REQUIRED WORK:
All lines from the one with "Return every road" through the last are to be given again exactly as they stand in the data below, and only those.

LISTED ENTRIES:

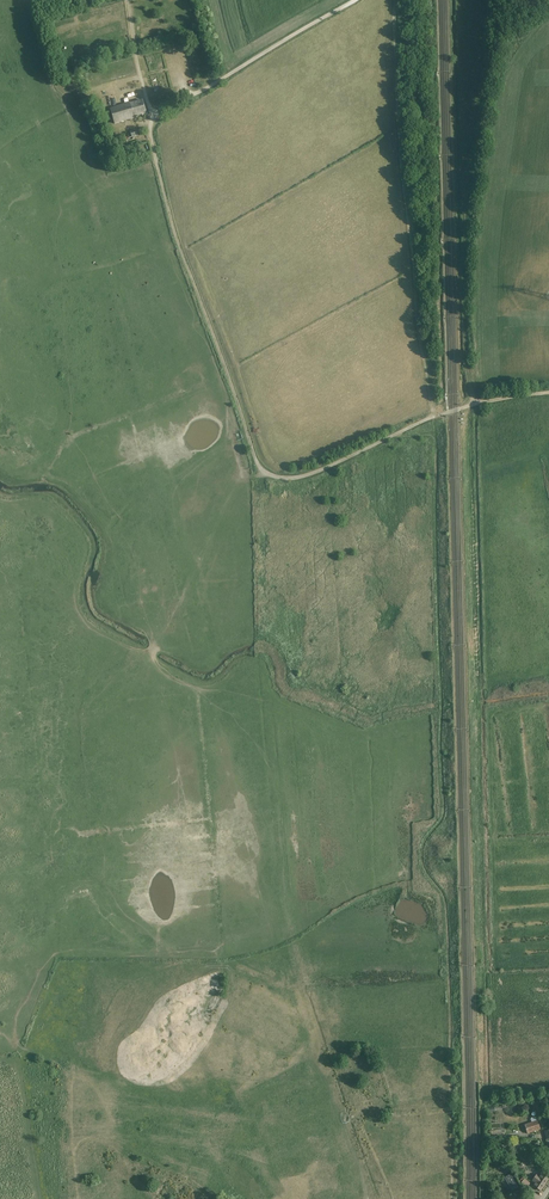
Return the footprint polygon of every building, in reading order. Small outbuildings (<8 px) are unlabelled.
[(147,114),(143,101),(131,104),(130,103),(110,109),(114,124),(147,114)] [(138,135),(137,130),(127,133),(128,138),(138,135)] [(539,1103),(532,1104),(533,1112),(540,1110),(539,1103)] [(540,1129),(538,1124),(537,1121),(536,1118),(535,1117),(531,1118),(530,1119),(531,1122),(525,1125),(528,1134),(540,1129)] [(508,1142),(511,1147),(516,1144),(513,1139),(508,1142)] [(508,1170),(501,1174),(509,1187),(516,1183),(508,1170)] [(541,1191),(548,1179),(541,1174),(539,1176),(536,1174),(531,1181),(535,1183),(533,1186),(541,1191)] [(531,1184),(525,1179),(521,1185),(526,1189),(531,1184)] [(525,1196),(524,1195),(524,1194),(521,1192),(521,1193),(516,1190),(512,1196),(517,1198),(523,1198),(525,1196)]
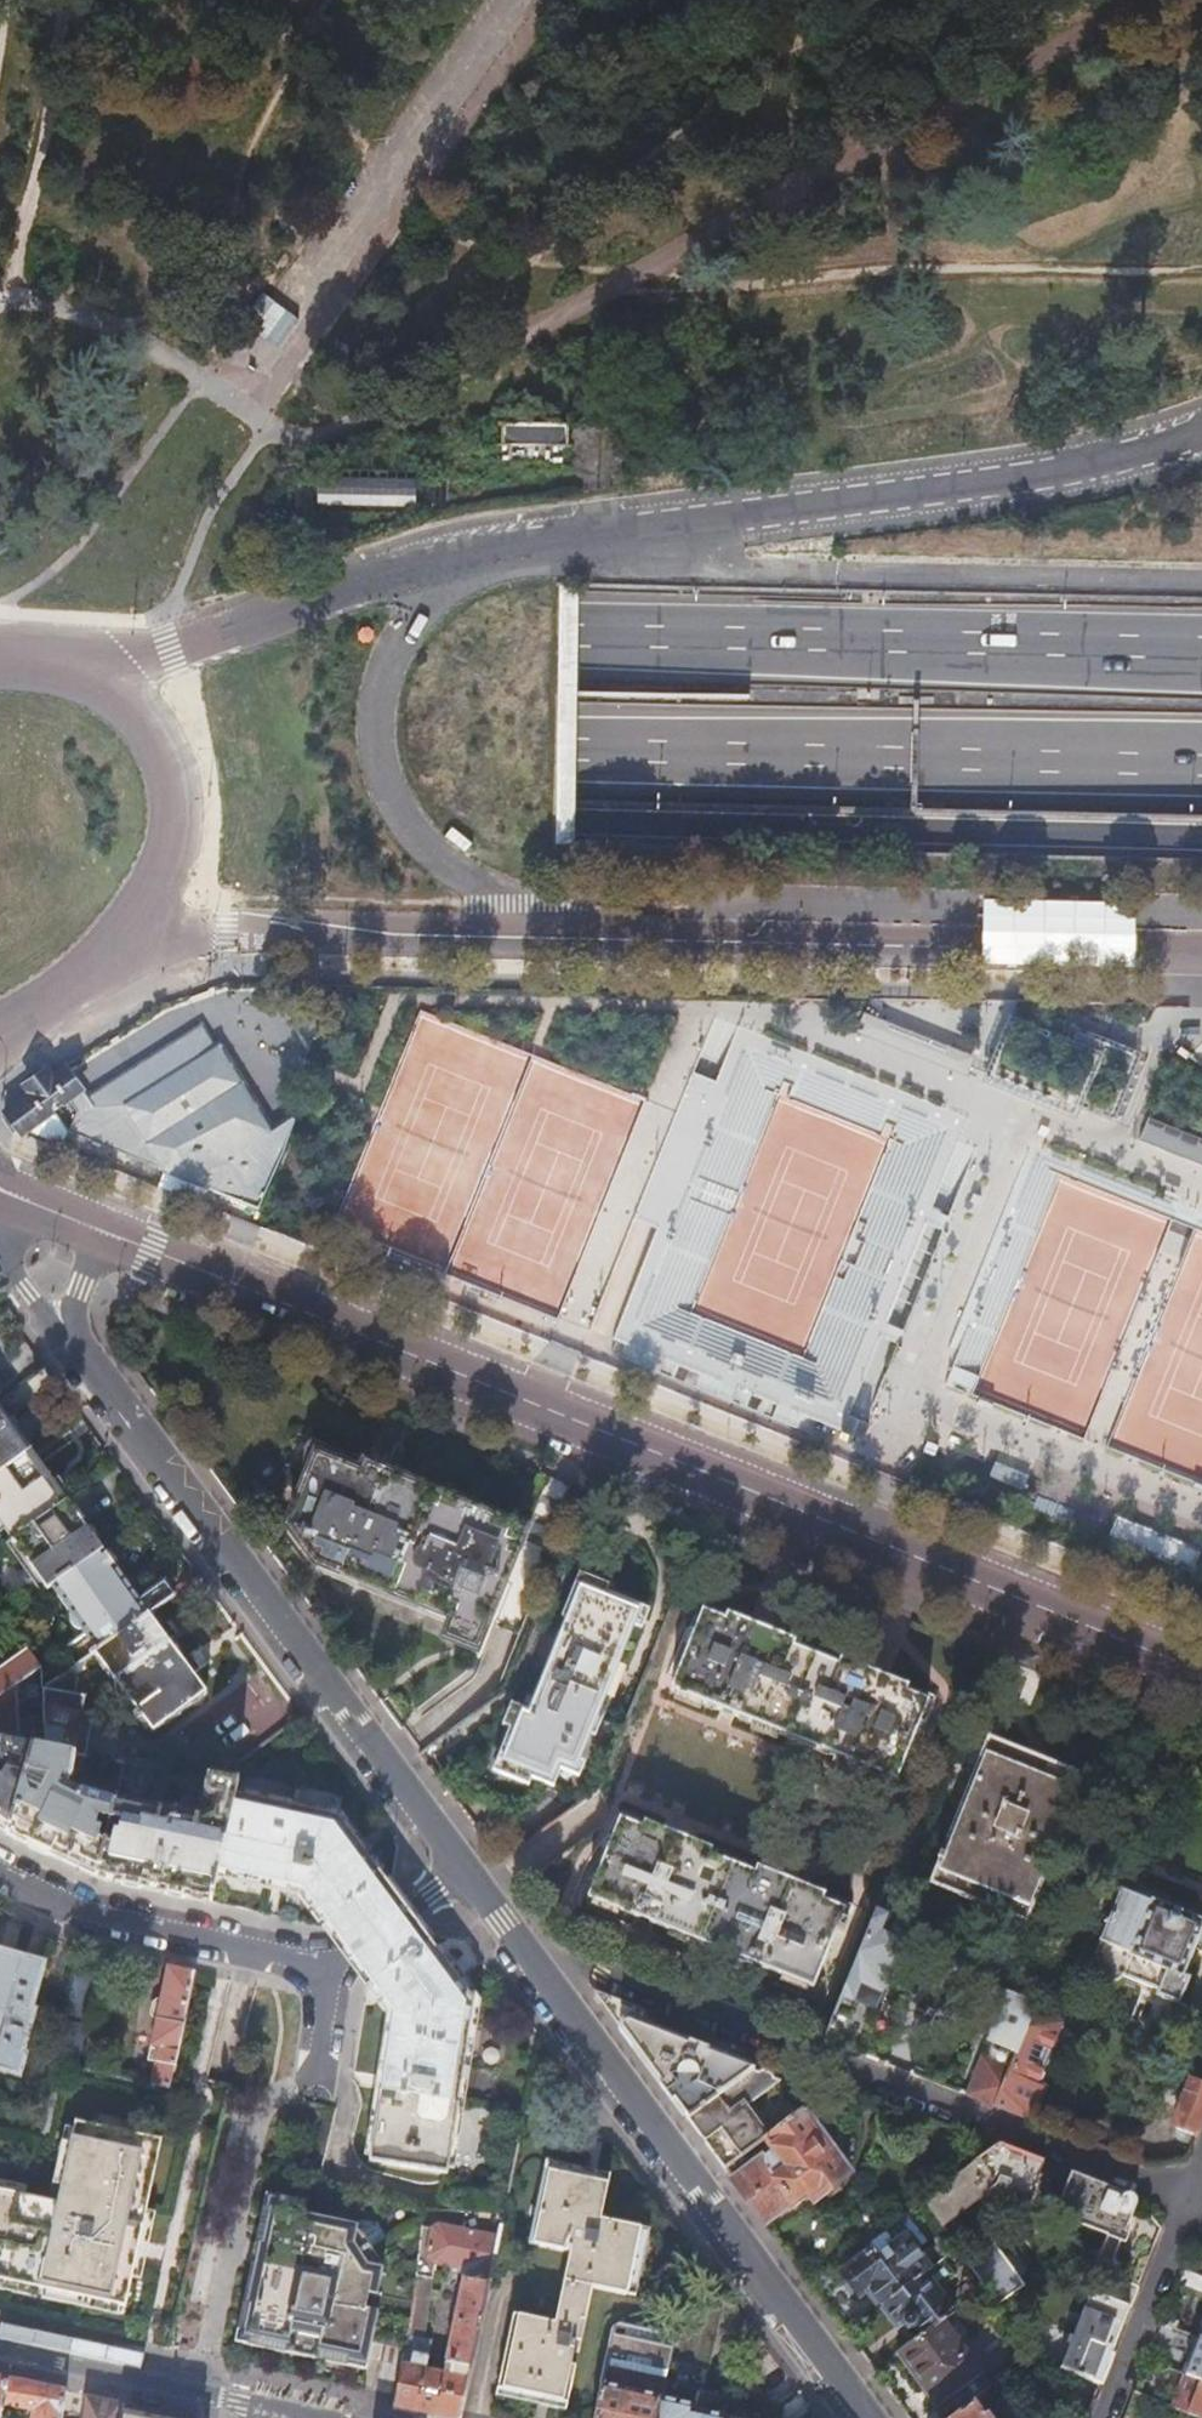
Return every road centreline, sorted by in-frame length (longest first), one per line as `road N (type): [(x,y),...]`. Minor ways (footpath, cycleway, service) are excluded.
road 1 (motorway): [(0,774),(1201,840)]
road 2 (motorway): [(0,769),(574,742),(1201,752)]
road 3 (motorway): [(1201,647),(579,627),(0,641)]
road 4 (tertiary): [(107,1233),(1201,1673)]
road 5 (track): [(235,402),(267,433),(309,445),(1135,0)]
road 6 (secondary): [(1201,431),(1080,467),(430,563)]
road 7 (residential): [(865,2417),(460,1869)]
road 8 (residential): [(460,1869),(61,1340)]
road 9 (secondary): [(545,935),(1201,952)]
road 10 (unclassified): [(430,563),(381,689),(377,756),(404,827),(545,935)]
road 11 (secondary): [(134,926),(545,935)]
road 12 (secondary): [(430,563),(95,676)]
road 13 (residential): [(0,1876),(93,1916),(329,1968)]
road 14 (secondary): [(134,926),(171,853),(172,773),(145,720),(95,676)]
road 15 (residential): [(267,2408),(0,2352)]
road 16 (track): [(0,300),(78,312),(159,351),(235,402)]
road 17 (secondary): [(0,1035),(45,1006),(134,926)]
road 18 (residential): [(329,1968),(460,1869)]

ANSWER TO THE EXERCISE:
Return every road centreline, sorted by in-frame length (longest first), one per line as `road N (type): [(x,y),...]`. Minor ways (footpath, cycleway, service) are excluded.
road 1 (motorway): [(0,774),(1201,840)]
road 2 (motorway): [(0,769),(574,742),(1201,752)]
road 3 (motorway): [(1201,647),(579,627),(0,641)]
road 4 (tertiary): [(107,1233),(1201,1673)]
road 5 (track): [(235,402),(267,433),(309,445),(1135,0)]
road 6 (secondary): [(1201,431),(1080,467),(430,563)]
road 7 (residential): [(865,2417),(460,1869)]
road 8 (residential): [(460,1869),(61,1340)]
road 9 (secondary): [(545,935),(1201,952)]
road 10 (unclassified): [(430,563),(381,689),(377,756),(404,827),(545,935)]
road 11 (secondary): [(134,926),(545,935)]
road 12 (secondary): [(430,563),(95,676)]
road 13 (residential): [(0,1876),(93,1916),(329,1968)]
road 14 (secondary): [(134,926),(171,853),(172,773),(145,720),(95,676)]
road 15 (residential): [(267,2408),(0,2352)]
road 16 (track): [(0,300),(78,312),(159,351),(235,402)]
road 17 (secondary): [(0,1035),(45,1006),(134,926)]
road 18 (residential): [(329,1968),(460,1869)]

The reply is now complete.